• _HOW TO COMPLETE THIS TASK_
Repeat every line below exactly, word for word.
════════════════════
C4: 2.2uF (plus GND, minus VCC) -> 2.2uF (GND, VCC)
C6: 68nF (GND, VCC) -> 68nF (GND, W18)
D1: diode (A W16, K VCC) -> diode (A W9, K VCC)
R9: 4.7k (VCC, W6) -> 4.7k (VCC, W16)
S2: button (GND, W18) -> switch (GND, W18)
════════════════════
• _SOLUTION TO THIS EXERCISE_
C4: 2.2uF (plus GND, minus VCC) -> 2.2uF (GND, VCC)
C6: 68nF (GND, VCC) -> 68nF (GND, W18)
D1: diode (A W16, K VCC) -> diode (A W9, K VCC)
R9: 4.7k (VCC, W6) -> 4.7k (VCC, W16)
S2: button (GND, W18) -> switch (GND, W18)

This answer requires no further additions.